Reproduce exactly the lines from the line containing "blue arrow: (108, 111) -> (74, 44), moved" through the last line of the listing, and no others.

=-=-=-=-=

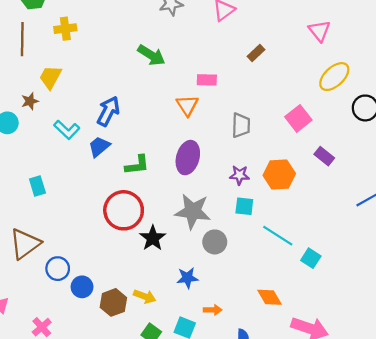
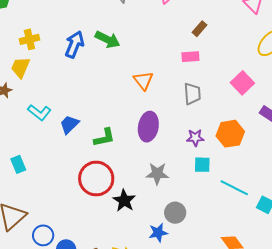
yellow cross: (65, 29) -> (29, 39), moved
pink rectangle: (207, 80) -> (190, 57), moved
blue arrow: (108, 111) -> (74, 44), moved
gray star: (193, 211) -> (157, 174), size x0.7
gray circle: (215, 242) -> (175, 213), moved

=-=-=-=-=

**YOUR SOLUTION:**
blue arrow: (108, 111) -> (74, 44), moved
gray star: (193, 211) -> (157, 174), size x0.7
gray circle: (215, 242) -> (175, 213), moved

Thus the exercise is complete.